WORK INSTRUCTIONS: Each entry should be returned exactly as written, with no pictures carried over.

SOURCE INFORMATION:
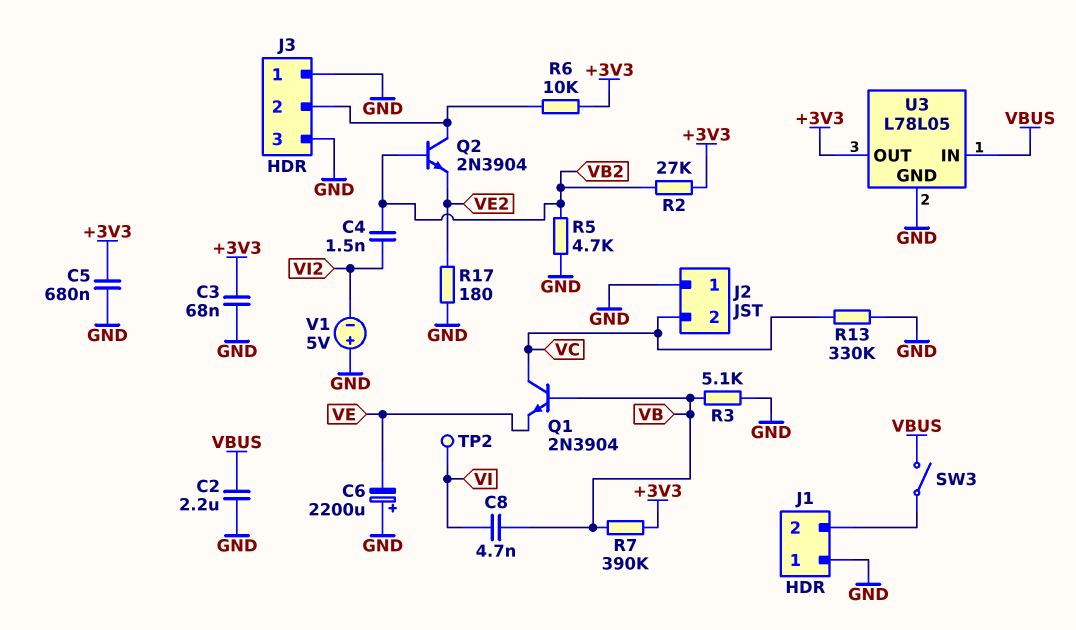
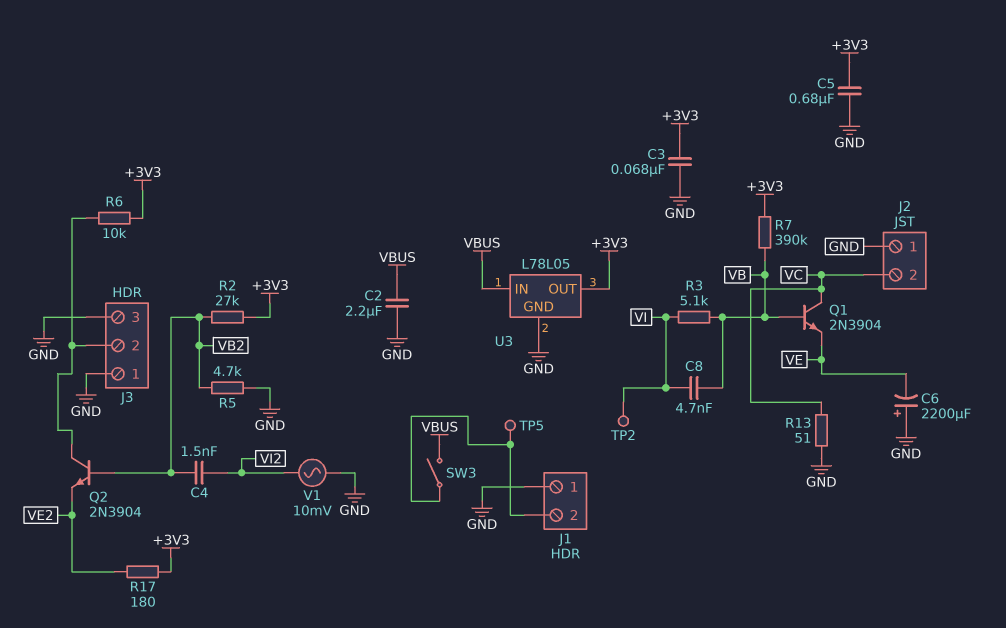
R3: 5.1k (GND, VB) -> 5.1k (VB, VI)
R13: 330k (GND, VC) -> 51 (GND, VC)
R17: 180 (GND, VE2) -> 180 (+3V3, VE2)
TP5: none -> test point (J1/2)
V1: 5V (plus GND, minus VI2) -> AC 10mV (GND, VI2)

FINISHED TASK:
R3: 5.1k (GND, VB) -> 5.1k (VB, VI)
R13: 330k (GND, VC) -> 51 (GND, VC)
R17: 180 (GND, VE2) -> 180 (+3V3, VE2)
TP5: none -> test point (J1/2)
V1: 5V (plus GND, minus VI2) -> AC 10mV (GND, VI2)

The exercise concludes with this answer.